_Request:_ Reproduce the records below unchanged except for one substitution: put "Green" wherever "Libertarian" appears. Leave out the pictures.

_Provided material:_

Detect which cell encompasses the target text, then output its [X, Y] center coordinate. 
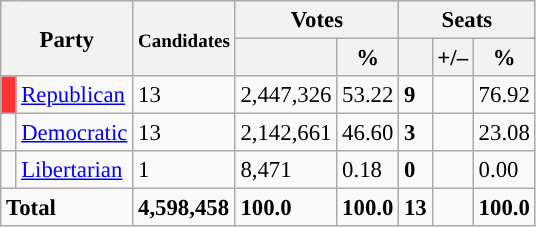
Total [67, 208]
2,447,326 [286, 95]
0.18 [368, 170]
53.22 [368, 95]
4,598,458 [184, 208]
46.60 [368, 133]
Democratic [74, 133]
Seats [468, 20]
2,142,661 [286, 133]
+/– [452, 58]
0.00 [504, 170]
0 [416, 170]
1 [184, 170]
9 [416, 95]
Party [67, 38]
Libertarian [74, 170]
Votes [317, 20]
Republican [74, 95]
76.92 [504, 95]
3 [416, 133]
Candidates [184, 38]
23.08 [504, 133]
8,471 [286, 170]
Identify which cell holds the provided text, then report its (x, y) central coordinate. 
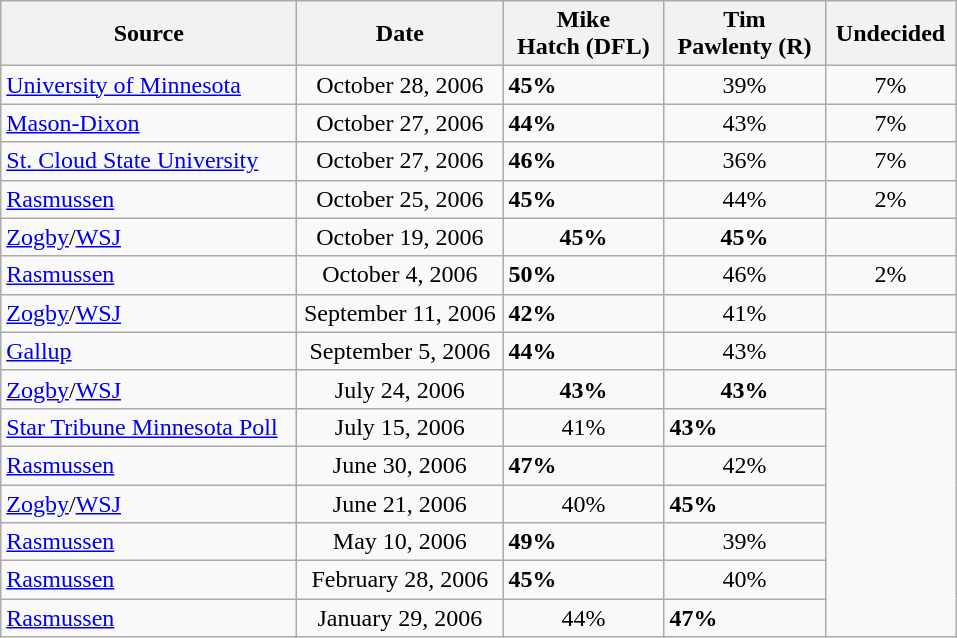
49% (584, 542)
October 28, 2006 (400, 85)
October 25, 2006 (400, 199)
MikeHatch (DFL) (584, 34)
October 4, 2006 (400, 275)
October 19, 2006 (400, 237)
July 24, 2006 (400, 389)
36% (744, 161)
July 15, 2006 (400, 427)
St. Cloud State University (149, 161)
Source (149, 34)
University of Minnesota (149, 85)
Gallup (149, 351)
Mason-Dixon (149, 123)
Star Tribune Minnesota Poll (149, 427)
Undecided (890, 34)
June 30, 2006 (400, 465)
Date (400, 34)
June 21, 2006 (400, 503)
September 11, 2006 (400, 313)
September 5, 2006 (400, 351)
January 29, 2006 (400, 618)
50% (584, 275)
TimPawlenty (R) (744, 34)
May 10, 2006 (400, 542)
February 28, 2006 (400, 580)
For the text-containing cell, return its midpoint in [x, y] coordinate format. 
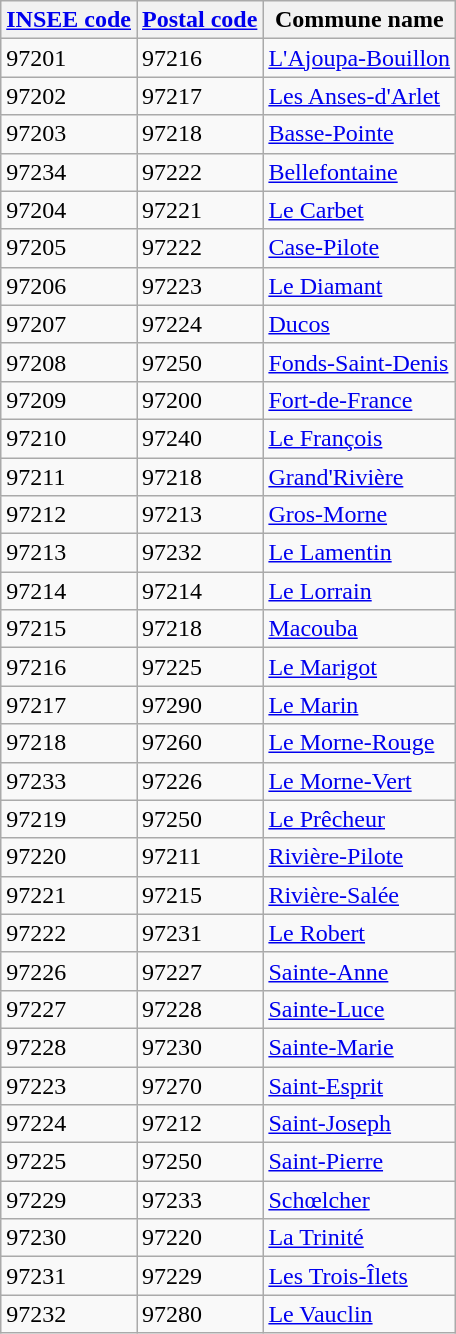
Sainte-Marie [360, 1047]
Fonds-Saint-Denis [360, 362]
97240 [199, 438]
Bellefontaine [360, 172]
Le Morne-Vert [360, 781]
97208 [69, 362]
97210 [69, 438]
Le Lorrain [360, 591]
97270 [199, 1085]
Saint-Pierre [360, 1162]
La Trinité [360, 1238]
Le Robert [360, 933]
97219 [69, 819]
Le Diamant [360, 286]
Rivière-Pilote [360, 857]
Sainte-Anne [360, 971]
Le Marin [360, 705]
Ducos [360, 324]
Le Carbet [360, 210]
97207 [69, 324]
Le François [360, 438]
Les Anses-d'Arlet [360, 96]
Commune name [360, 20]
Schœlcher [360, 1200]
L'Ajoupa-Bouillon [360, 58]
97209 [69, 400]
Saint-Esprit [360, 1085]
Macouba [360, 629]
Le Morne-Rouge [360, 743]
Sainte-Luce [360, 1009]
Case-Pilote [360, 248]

_Exercise solution:_
Detect which cell encompasses the target text, then output its [X, Y] center coordinate. 
Total [67, 208]
2,447,326 [286, 95]
0.18 [368, 170]
53.22 [368, 95]
4,598,458 [184, 208]
46.60 [368, 133]
Democratic [74, 133]
Seats [468, 20]
2,142,661 [286, 133]
+/– [452, 58]
0.00 [504, 170]
0 [416, 170]
1 [184, 170]
9 [416, 95]
Party [67, 38]
Green [74, 170]
Votes [317, 20]
Republican [74, 95]
76.92 [504, 95]
3 [416, 133]
Candidates [184, 38]
23.08 [504, 133]
8,471 [286, 170]
Identify which cell holds the provided text, then report its (x, y) central coordinate. 
49% (584, 542)
October 28, 2006 (400, 85)
October 25, 2006 (400, 199)
MikeHatch (DFL) (584, 34)
October 4, 2006 (400, 275)
October 19, 2006 (400, 237)
July 24, 2006 (400, 389)
36% (744, 161)
July 15, 2006 (400, 427)
St. Cloud State University (149, 161)
Source (149, 34)
University of Minnesota (149, 85)
Gallup (149, 351)
Mason-Dixon (149, 123)
Star Tribune Minnesota Poll (149, 427)
Undecided (890, 34)
June 30, 2006 (400, 465)
Date (400, 34)
June 21, 2006 (400, 503)
September 11, 2006 (400, 313)
September 5, 2006 (400, 351)
January 29, 2006 (400, 618)
50% (584, 275)
TimPawlenty (R) (744, 34)
May 10, 2006 (400, 542)
February 28, 2006 (400, 580)
For the text-containing cell, return its midpoint in [x, y] coordinate format. 
Sainte-Marie [360, 1047]
Fonds-Saint-Denis [360, 362]
97240 [199, 438]
Bellefontaine [360, 172]
Le Morne-Vert [360, 781]
97208 [69, 362]
97210 [69, 438]
Le Lorrain [360, 591]
97270 [199, 1085]
Saint-Pierre [360, 1162]
La Trinité [360, 1238]
Le Robert [360, 933]
97219 [69, 819]
Le Diamant [360, 286]
Rivière-Pilote [360, 857]
Sainte-Anne [360, 971]
Le Marin [360, 705]
Ducos [360, 324]
Le Carbet [360, 210]
97207 [69, 324]
Le François [360, 438]
Les Anses-d'Arlet [360, 96]
Commune name [360, 20]
Schœlcher [360, 1200]
L'Ajoupa-Bouillon [360, 58]
97209 [69, 400]
Saint-Esprit [360, 1085]
Macouba [360, 629]
Le Morne-Rouge [360, 743]
Sainte-Luce [360, 1009]
Case-Pilote [360, 248]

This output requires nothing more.